*** Opening of Source information ***

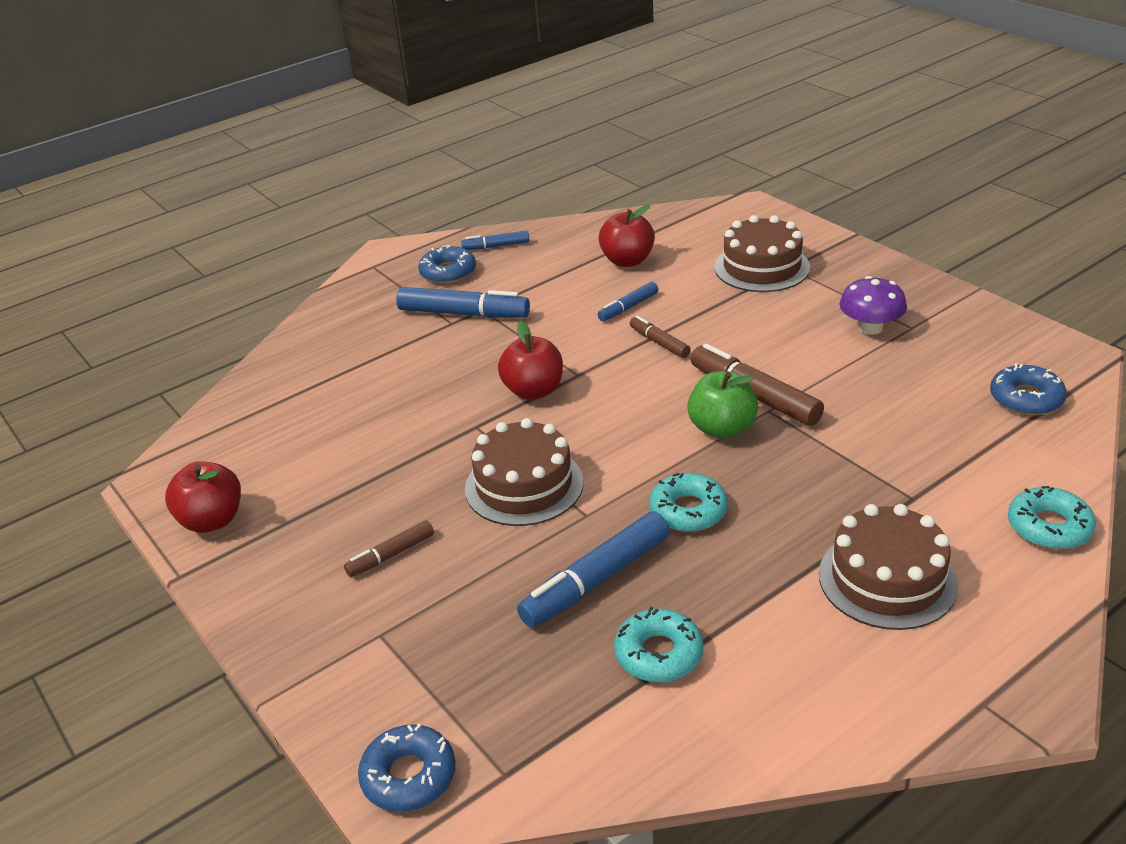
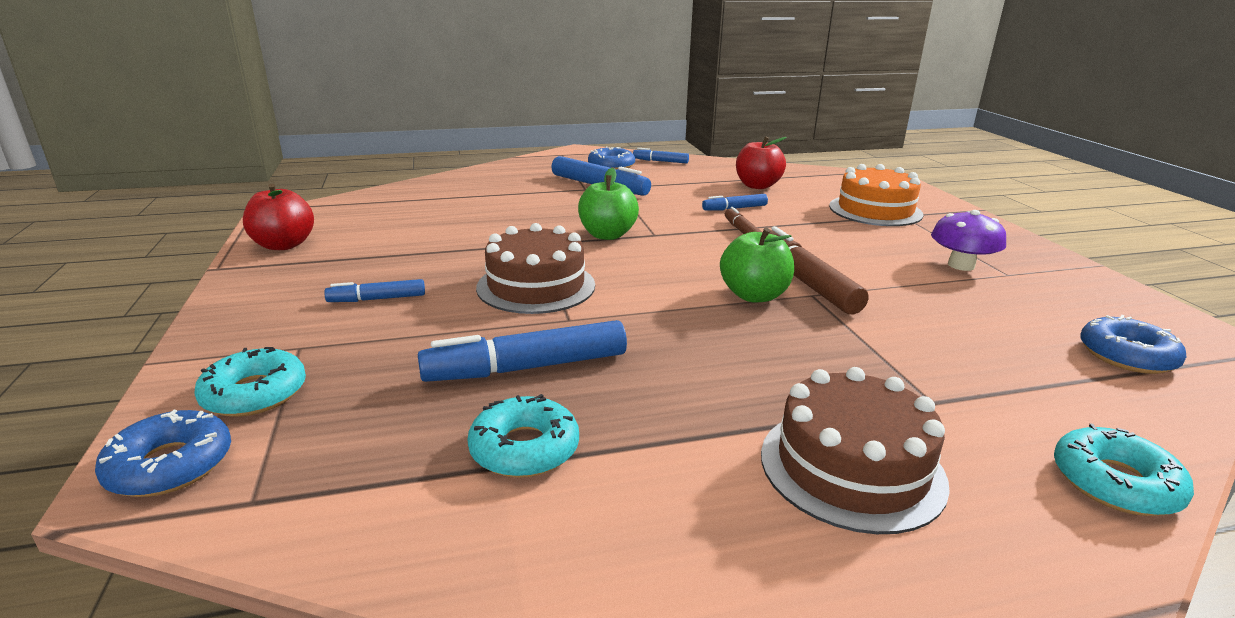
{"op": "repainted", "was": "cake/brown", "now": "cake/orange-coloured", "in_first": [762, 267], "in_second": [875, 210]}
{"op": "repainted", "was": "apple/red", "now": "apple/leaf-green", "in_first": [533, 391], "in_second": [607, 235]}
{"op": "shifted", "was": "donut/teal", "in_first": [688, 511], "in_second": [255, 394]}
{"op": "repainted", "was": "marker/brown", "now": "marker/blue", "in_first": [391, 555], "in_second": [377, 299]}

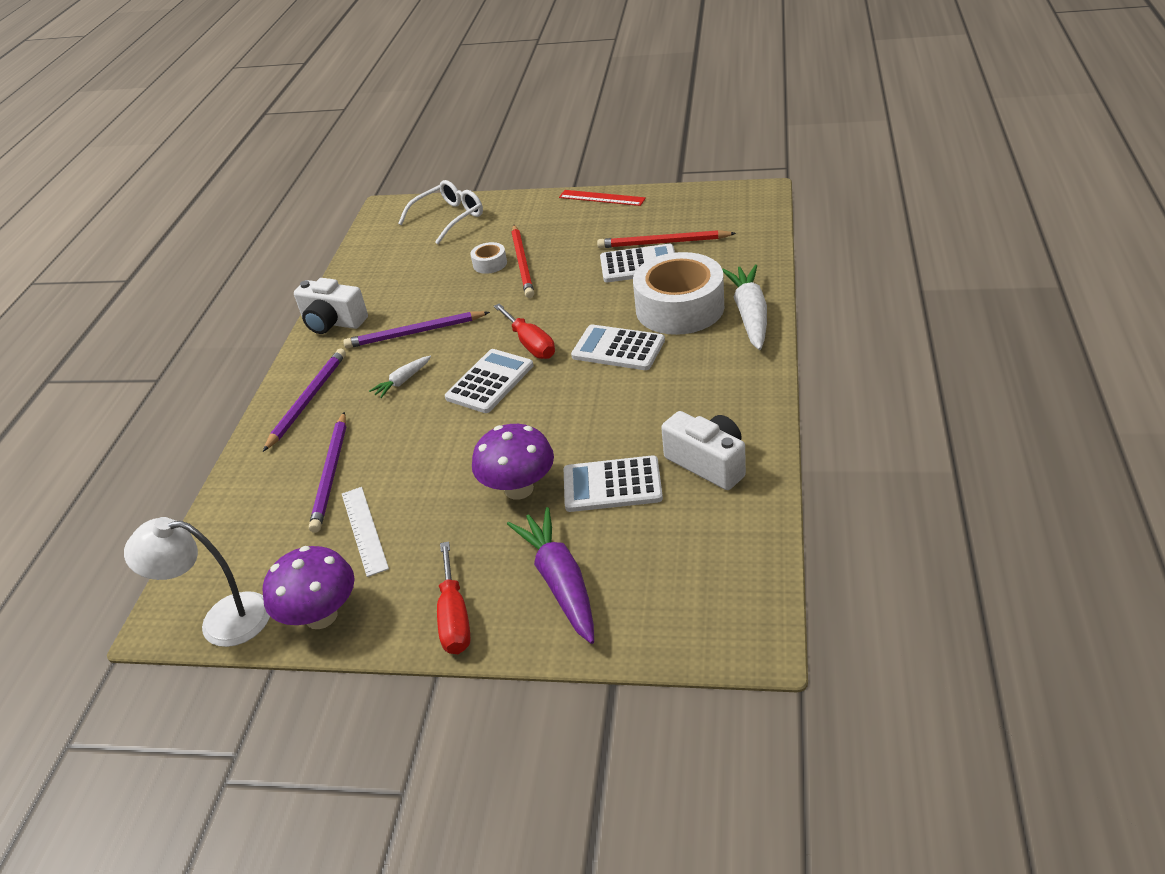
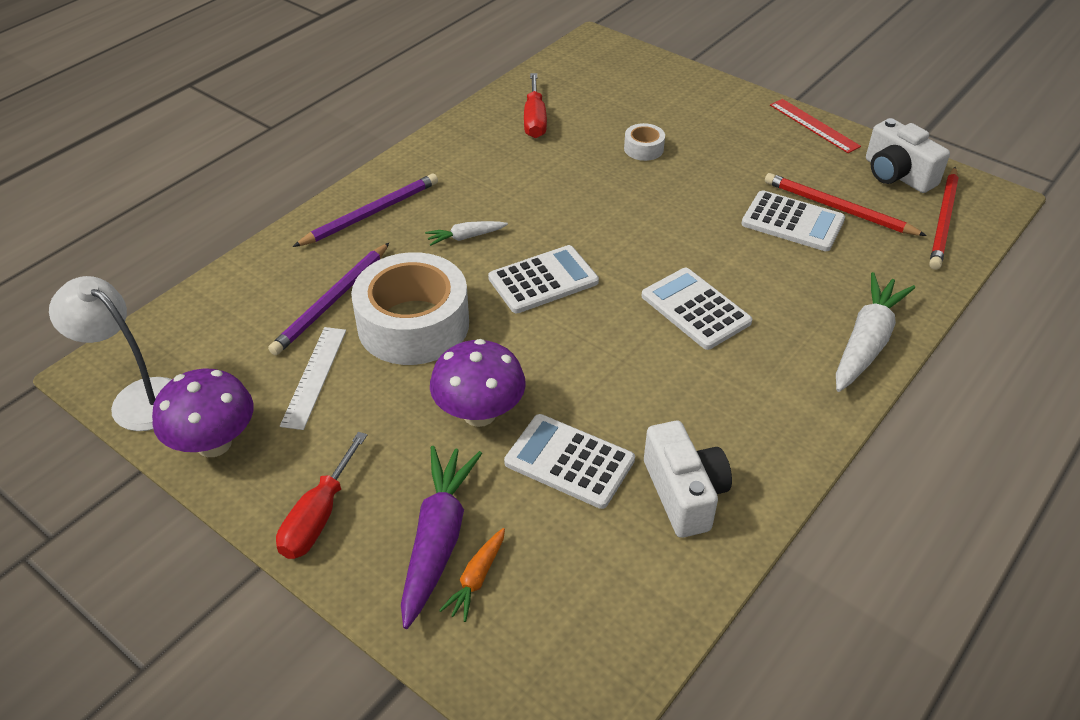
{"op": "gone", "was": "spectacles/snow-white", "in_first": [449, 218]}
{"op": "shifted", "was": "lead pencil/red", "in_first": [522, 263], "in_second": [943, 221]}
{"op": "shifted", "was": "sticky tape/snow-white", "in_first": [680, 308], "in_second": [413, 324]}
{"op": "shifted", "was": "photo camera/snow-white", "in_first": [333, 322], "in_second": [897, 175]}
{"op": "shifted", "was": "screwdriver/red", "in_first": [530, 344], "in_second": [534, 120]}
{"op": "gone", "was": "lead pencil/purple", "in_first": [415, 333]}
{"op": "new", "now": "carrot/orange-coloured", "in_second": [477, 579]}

*** Close of Source information ***

Task objective -
None of the pictures should be copied, but every record above must be returned exactly.

Reply -
{"op": "repainted", "was": "cake/brown", "now": "cake/orange-coloured", "in_first": [762, 267], "in_second": [875, 210]}
{"op": "repainted", "was": "apple/red", "now": "apple/leaf-green", "in_first": [533, 391], "in_second": [607, 235]}
{"op": "shifted", "was": "donut/teal", "in_first": [688, 511], "in_second": [255, 394]}
{"op": "repainted", "was": "marker/brown", "now": "marker/blue", "in_first": [391, 555], "in_second": [377, 299]}

{"op": "gone", "was": "spectacles/snow-white", "in_first": [449, 218]}
{"op": "shifted", "was": "lead pencil/red", "in_first": [522, 263], "in_second": [943, 221]}
{"op": "shifted", "was": "sticky tape/snow-white", "in_first": [680, 308], "in_second": [413, 324]}
{"op": "shifted", "was": "photo camera/snow-white", "in_first": [333, 322], "in_second": [897, 175]}
{"op": "shifted", "was": "screwdriver/red", "in_first": [530, 344], "in_second": [534, 120]}
{"op": "gone", "was": "lead pencil/purple", "in_first": [415, 333]}
{"op": "new", "now": "carrot/orange-coloured", "in_second": [477, 579]}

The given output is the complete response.